Work item: Would you count how many lines of the material below hold the string "brown"? Give only the number.

Material for this task:
++++

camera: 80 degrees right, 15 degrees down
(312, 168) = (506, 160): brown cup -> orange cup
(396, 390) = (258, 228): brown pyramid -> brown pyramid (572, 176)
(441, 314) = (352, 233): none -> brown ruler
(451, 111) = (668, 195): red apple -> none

++++

Output of the task: 3